● **Provided material**
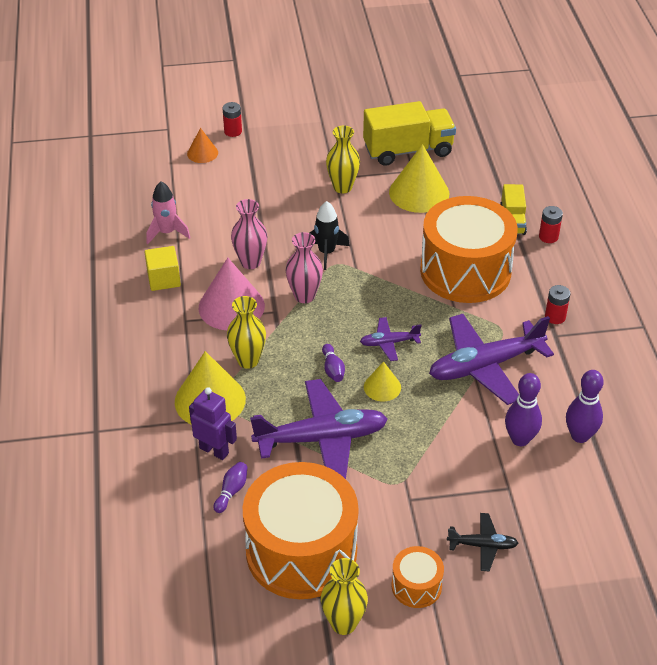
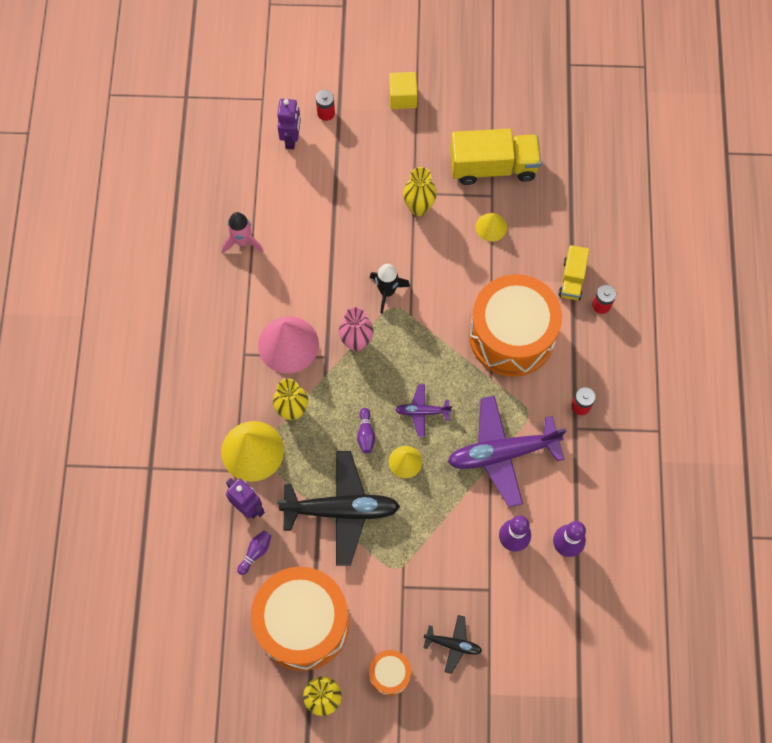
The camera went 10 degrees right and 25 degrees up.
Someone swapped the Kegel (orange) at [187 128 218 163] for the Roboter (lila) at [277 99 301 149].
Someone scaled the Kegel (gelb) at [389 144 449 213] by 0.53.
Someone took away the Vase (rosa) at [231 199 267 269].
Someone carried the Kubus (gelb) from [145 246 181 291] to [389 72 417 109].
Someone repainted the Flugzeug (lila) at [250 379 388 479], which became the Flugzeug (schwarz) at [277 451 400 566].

● **What to do**
Search the entries above for the word "Someone" and count the lines that hold it. Reply with only that number.

● **Solved exercise**
5